Exercise data Start Marker
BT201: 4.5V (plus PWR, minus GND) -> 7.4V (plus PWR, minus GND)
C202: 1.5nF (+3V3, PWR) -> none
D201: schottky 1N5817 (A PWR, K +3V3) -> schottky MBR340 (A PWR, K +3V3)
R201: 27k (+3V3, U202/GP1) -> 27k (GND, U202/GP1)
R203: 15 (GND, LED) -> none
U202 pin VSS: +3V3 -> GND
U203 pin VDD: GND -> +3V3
Exercise data End Marker
Instructions for the task> Go through the data above and repeat all of it exactly.

Exercise answer>
BT201: 4.5V (plus PWR, minus GND) -> 7.4V (plus PWR, minus GND)
C202: 1.5nF (+3V3, PWR) -> none
D201: schottky 1N5817 (A PWR, K +3V3) -> schottky MBR340 (A PWR, K +3V3)
R201: 27k (+3V3, U202/GP1) -> 27k (GND, U202/GP1)
R203: 15 (GND, LED) -> none
U202 pin VSS: +3V3 -> GND
U203 pin VDD: GND -> +3V3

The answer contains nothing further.